Before-and-after object listings:
[Start of Attachment]

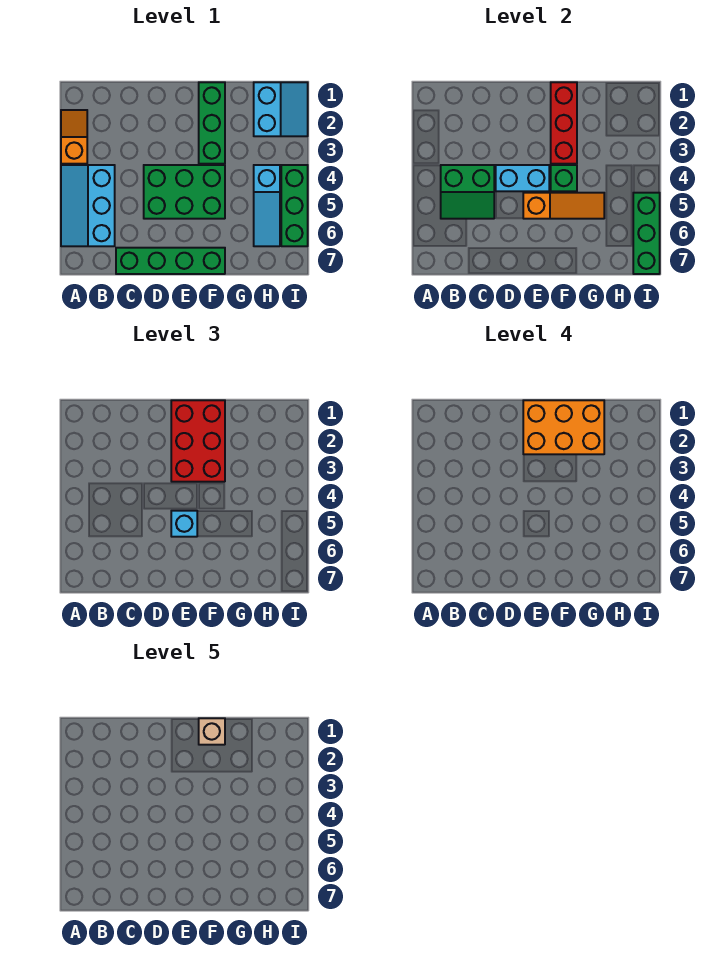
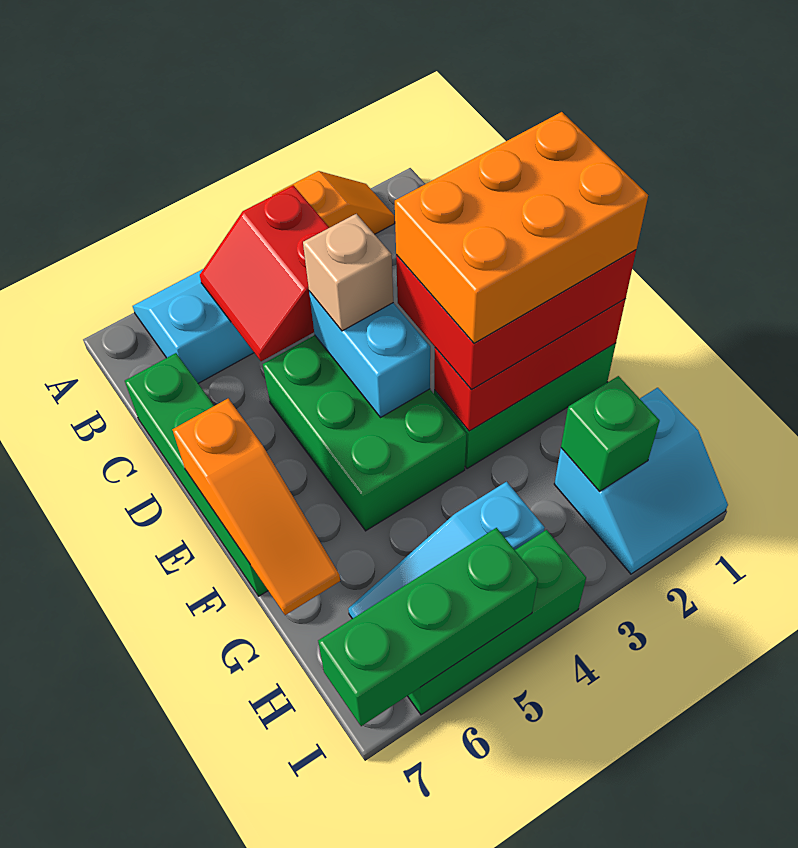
green slope B4:C5 level 2 top 4 -> red slope B4:C5 level 2 top 4
orange brick E1:G2 level 4 -> orange brick E1:F3 level 4
orange slope E5:G5 level 2 top E -> orange slope E7:G7 level 2 top E
cyan brick E5 level 3 -> none
tan brick F1 level 5 -> tan brick D4 level 3
green brick F4 level 2 -> green brick H2 level 2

[End of Attachment]

▶ PROBLEM STATEMENT
Look above for the line with "cyan brick E5 level 3 -> none", then copy it and each later line exactly, stopping at the last line of the records.

▶ ANSWER TO THIS TASK
cyan brick E5 level 3 -> none
tan brick F1 level 5 -> tan brick D4 level 3
green brick F4 level 2 -> green brick H2 level 2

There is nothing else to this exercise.